--- PROVIDED DATA ---

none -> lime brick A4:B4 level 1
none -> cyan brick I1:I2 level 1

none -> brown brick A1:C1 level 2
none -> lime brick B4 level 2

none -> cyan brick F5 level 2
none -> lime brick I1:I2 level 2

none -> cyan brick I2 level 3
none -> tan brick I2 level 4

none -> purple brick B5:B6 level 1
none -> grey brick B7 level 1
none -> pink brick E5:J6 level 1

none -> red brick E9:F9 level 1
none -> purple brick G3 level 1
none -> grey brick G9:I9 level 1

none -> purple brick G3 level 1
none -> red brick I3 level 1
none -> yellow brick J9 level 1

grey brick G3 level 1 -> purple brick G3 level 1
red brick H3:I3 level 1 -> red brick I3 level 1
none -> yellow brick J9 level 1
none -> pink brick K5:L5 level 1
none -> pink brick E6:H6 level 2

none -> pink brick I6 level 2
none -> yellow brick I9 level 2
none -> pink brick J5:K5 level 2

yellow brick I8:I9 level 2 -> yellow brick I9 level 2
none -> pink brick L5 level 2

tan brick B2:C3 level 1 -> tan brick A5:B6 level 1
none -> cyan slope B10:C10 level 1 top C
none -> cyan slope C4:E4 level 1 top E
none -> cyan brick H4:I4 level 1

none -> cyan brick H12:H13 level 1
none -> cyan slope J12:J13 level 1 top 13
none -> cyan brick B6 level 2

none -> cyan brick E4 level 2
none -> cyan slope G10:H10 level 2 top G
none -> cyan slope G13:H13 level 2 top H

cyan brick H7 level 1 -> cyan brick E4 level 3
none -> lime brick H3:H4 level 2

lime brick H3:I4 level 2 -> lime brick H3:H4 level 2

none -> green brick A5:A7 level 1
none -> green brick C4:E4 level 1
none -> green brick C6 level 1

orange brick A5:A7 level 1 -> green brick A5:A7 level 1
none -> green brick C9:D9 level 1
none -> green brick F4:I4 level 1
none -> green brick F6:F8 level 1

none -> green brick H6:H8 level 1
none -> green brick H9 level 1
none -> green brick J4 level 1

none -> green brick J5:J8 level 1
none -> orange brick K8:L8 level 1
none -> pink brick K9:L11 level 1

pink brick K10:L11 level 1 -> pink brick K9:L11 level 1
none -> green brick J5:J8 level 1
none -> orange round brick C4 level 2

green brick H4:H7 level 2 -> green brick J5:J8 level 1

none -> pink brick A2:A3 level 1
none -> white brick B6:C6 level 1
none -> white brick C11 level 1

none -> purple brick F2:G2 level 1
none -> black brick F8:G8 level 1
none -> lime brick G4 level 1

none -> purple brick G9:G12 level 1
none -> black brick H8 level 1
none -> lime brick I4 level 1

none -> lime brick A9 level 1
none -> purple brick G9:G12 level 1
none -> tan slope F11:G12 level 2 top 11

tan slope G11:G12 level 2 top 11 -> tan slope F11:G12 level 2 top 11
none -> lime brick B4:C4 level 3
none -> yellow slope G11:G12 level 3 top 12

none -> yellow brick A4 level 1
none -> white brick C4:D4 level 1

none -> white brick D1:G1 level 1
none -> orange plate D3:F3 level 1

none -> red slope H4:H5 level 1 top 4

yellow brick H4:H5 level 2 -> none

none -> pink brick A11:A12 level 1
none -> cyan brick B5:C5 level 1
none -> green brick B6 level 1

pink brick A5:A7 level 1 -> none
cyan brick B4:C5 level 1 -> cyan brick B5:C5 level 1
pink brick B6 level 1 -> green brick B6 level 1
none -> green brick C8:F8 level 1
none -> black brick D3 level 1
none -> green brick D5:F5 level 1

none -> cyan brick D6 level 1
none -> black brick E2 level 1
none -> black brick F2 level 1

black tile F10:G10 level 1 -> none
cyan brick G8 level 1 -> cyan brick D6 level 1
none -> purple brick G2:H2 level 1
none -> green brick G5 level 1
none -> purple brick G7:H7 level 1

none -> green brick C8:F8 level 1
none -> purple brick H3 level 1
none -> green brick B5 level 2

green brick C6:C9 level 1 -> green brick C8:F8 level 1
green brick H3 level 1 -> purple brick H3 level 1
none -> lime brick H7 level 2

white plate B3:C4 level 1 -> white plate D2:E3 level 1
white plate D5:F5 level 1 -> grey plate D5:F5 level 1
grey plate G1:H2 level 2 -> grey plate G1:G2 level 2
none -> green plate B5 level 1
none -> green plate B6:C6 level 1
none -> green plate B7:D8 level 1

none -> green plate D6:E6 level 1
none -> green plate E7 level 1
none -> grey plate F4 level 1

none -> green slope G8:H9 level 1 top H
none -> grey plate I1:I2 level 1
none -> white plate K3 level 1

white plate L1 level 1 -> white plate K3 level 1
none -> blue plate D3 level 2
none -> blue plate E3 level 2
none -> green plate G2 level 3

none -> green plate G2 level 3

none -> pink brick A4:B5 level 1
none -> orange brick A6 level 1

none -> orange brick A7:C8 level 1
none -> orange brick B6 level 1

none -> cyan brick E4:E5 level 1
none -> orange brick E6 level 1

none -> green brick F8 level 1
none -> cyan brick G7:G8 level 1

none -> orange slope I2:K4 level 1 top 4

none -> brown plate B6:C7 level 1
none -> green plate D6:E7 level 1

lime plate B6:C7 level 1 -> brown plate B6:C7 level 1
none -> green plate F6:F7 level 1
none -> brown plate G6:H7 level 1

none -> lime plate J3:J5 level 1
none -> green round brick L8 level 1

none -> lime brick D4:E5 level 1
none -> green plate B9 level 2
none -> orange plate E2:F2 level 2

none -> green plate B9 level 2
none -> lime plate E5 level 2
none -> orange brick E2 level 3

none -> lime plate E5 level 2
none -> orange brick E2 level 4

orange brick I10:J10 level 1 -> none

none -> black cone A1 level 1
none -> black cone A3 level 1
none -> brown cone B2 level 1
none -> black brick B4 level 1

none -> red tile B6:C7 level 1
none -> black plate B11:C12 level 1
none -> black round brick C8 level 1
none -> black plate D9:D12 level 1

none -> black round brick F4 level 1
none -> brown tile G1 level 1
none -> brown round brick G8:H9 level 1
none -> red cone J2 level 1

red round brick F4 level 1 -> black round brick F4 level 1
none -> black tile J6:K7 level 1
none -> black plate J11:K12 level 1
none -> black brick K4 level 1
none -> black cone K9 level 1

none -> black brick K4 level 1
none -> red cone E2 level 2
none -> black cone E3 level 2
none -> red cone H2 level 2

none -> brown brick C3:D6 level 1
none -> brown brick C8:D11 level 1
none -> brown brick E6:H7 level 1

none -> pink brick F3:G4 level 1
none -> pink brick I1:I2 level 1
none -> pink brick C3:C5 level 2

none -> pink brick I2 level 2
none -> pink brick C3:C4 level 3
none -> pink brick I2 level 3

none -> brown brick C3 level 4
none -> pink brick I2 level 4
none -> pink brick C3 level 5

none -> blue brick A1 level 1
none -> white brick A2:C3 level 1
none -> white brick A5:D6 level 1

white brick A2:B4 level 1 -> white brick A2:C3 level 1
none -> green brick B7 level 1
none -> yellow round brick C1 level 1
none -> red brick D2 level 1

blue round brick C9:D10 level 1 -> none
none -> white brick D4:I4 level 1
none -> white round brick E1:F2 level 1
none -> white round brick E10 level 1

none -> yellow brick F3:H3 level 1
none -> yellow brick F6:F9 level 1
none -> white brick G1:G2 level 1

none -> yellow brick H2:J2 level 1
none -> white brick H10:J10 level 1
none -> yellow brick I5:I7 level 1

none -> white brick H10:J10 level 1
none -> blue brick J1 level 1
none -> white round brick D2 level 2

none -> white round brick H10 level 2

---

**TASK:** Transcribe every entry, keeping each line exactly as it reads.

**ANSWER TO THIS PROBLEM:**
none -> lime brick A4:B4 level 1
none -> cyan brick I1:I2 level 1

none -> brown brick A1:C1 level 2
none -> lime brick B4 level 2

none -> cyan brick F5 level 2
none -> lime brick I1:I2 level 2

none -> cyan brick I2 level 3
none -> tan brick I2 level 4

none -> purple brick B5:B6 level 1
none -> grey brick B7 level 1
none -> pink brick E5:J6 level 1

none -> red brick E9:F9 level 1
none -> purple brick G3 level 1
none -> grey brick G9:I9 level 1

none -> purple brick G3 level 1
none -> red brick I3 level 1
none -> yellow brick J9 level 1

grey brick G3 level 1 -> purple brick G3 level 1
red brick H3:I3 level 1 -> red brick I3 level 1
none -> yellow brick J9 level 1
none -> pink brick K5:L5 level 1
none -> pink brick E6:H6 level 2

none -> pink brick I6 level 2
none -> yellow brick I9 level 2
none -> pink brick J5:K5 level 2

yellow brick I8:I9 level 2 -> yellow brick I9 level 2
none -> pink brick L5 level 2

tan brick B2:C3 level 1 -> tan brick A5:B6 level 1
none -> cyan slope B10:C10 level 1 top C
none -> cyan slope C4:E4 level 1 top E
none -> cyan brick H4:I4 level 1

none -> cyan brick H12:H13 level 1
none -> cyan slope J12:J13 level 1 top 13
none -> cyan brick B6 level 2

none -> cyan brick E4 level 2
none -> cyan slope G10:H10 level 2 top G
none -> cyan slope G13:H13 level 2 top H

cyan brick H7 level 1 -> cyan brick E4 level 3
none -> lime brick H3:H4 level 2

lime brick H3:I4 level 2 -> lime brick H3:H4 level 2

none -> green brick A5:A7 level 1
none -> green brick C4:E4 level 1
none -> green brick C6 level 1

orange brick A5:A7 level 1 -> green brick A5:A7 level 1
none -> green brick C9:D9 level 1
none -> green brick F4:I4 level 1
none -> green brick F6:F8 level 1

none -> green brick H6:H8 level 1
none -> green brick H9 level 1
none -> green brick J4 level 1

none -> green brick J5:J8 level 1
none -> orange brick K8:L8 level 1
none -> pink brick K9:L11 level 1

pink brick K10:L11 level 1 -> pink brick K9:L11 level 1
none -> green brick J5:J8 level 1
none -> orange round brick C4 level 2

green brick H4:H7 level 2 -> green brick J5:J8 level 1

none -> pink brick A2:A3 level 1
none -> white brick B6:C6 level 1
none -> white brick C11 level 1

none -> purple brick F2:G2 level 1
none -> black brick F8:G8 level 1
none -> lime brick G4 level 1

none -> purple brick G9:G12 level 1
none -> black brick H8 level 1
none -> lime brick I4 level 1

none -> lime brick A9 level 1
none -> purple brick G9:G12 level 1
none -> tan slope F11:G12 level 2 top 11

tan slope G11:G12 level 2 top 11 -> tan slope F11:G12 level 2 top 11
none -> lime brick B4:C4 level 3
none -> yellow slope G11:G12 level 3 top 12

none -> yellow brick A4 level 1
none -> white brick C4:D4 level 1

none -> white brick D1:G1 level 1
none -> orange plate D3:F3 level 1

none -> red slope H4:H5 level 1 top 4

yellow brick H4:H5 level 2 -> none

none -> pink brick A11:A12 level 1
none -> cyan brick B5:C5 level 1
none -> green brick B6 level 1

pink brick A5:A7 level 1 -> none
cyan brick B4:C5 level 1 -> cyan brick B5:C5 level 1
pink brick B6 level 1 -> green brick B6 level 1
none -> green brick C8:F8 level 1
none -> black brick D3 level 1
none -> green brick D5:F5 level 1

none -> cyan brick D6 level 1
none -> black brick E2 level 1
none -> black brick F2 level 1

black tile F10:G10 level 1 -> none
cyan brick G8 level 1 -> cyan brick D6 level 1
none -> purple brick G2:H2 level 1
none -> green brick G5 level 1
none -> purple brick G7:H7 level 1

none -> green brick C8:F8 level 1
none -> purple brick H3 level 1
none -> green brick B5 level 2

green brick C6:C9 level 1 -> green brick C8:F8 level 1
green brick H3 level 1 -> purple brick H3 level 1
none -> lime brick H7 level 2

white plate B3:C4 level 1 -> white plate D2:E3 level 1
white plate D5:F5 level 1 -> grey plate D5:F5 level 1
grey plate G1:H2 level 2 -> grey plate G1:G2 level 2
none -> green plate B5 level 1
none -> green plate B6:C6 level 1
none -> green plate B7:D8 level 1

none -> green plate D6:E6 level 1
none -> green plate E7 level 1
none -> grey plate F4 level 1

none -> green slope G8:H9 level 1 top H
none -> grey plate I1:I2 level 1
none -> white plate K3 level 1

white plate L1 level 1 -> white plate K3 level 1
none -> blue plate D3 level 2
none -> blue plate E3 level 2
none -> green plate G2 level 3

none -> green plate G2 level 3

none -> pink brick A4:B5 level 1
none -> orange brick A6 level 1

none -> orange brick A7:C8 level 1
none -> orange brick B6 level 1

none -> cyan brick E4:E5 level 1
none -> orange brick E6 level 1

none -> green brick F8 level 1
none -> cyan brick G7:G8 level 1

none -> orange slope I2:K4 level 1 top 4

none -> brown plate B6:C7 level 1
none -> green plate D6:E7 level 1

lime plate B6:C7 level 1 -> brown plate B6:C7 level 1
none -> green plate F6:F7 level 1
none -> brown plate G6:H7 level 1

none -> lime plate J3:J5 level 1
none -> green round brick L8 level 1

none -> lime brick D4:E5 level 1
none -> green plate B9 level 2
none -> orange plate E2:F2 level 2

none -> green plate B9 level 2
none -> lime plate E5 level 2
none -> orange brick E2 level 3

none -> lime plate E5 level 2
none -> orange brick E2 level 4

orange brick I10:J10 level 1 -> none

none -> black cone A1 level 1
none -> black cone A3 level 1
none -> brown cone B2 level 1
none -> black brick B4 level 1

none -> red tile B6:C7 level 1
none -> black plate B11:C12 level 1
none -> black round brick C8 level 1
none -> black plate D9:D12 level 1

none -> black round brick F4 level 1
none -> brown tile G1 level 1
none -> brown round brick G8:H9 level 1
none -> red cone J2 level 1

red round brick F4 level 1 -> black round brick F4 level 1
none -> black tile J6:K7 level 1
none -> black plate J11:K12 level 1
none -> black brick K4 level 1
none -> black cone K9 level 1

none -> black brick K4 level 1
none -> red cone E2 level 2
none -> black cone E3 level 2
none -> red cone H2 level 2

none -> brown brick C3:D6 level 1
none -> brown brick C8:D11 level 1
none -> brown brick E6:H7 level 1

none -> pink brick F3:G4 level 1
none -> pink brick I1:I2 level 1
none -> pink brick C3:C5 level 2

none -> pink brick I2 level 2
none -> pink brick C3:C4 level 3
none -> pink brick I2 level 3

none -> brown brick C3 level 4
none -> pink brick I2 level 4
none -> pink brick C3 level 5

none -> blue brick A1 level 1
none -> white brick A2:C3 level 1
none -> white brick A5:D6 level 1

white brick A2:B4 level 1 -> white brick A2:C3 level 1
none -> green brick B7 level 1
none -> yellow round brick C1 level 1
none -> red brick D2 level 1

blue round brick C9:D10 level 1 -> none
none -> white brick D4:I4 level 1
none -> white round brick E1:F2 level 1
none -> white round brick E10 level 1

none -> yellow brick F3:H3 level 1
none -> yellow brick F6:F9 level 1
none -> white brick G1:G2 level 1

none -> yellow brick H2:J2 level 1
none -> white brick H10:J10 level 1
none -> yellow brick I5:I7 level 1

none -> white brick H10:J10 level 1
none -> blue brick J1 level 1
none -> white round brick D2 level 2

none -> white round brick H10 level 2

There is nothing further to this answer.